BEGIN

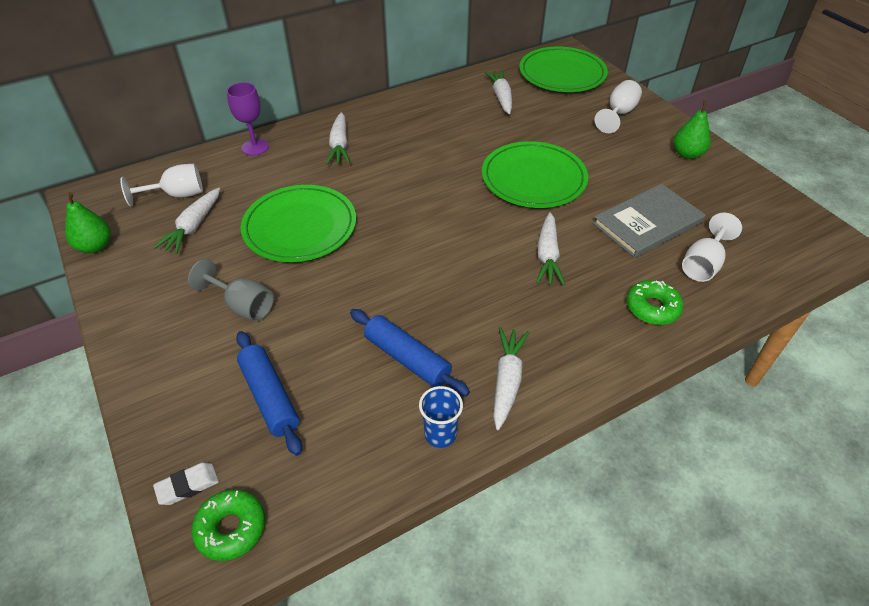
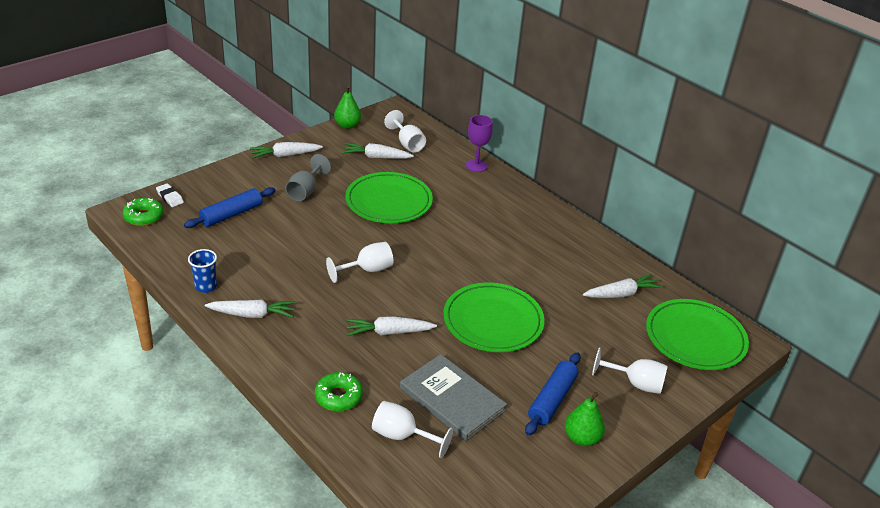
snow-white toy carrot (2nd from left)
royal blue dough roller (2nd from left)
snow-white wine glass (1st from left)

END

TASK ITEM:
Please set down the whole listing above exactly and skip every picture.

COMPLETED EXERCISE:
snow-white toy carrot (2nd from left)
royal blue dough roller (2nd from left)
snow-white wine glass (1st from left)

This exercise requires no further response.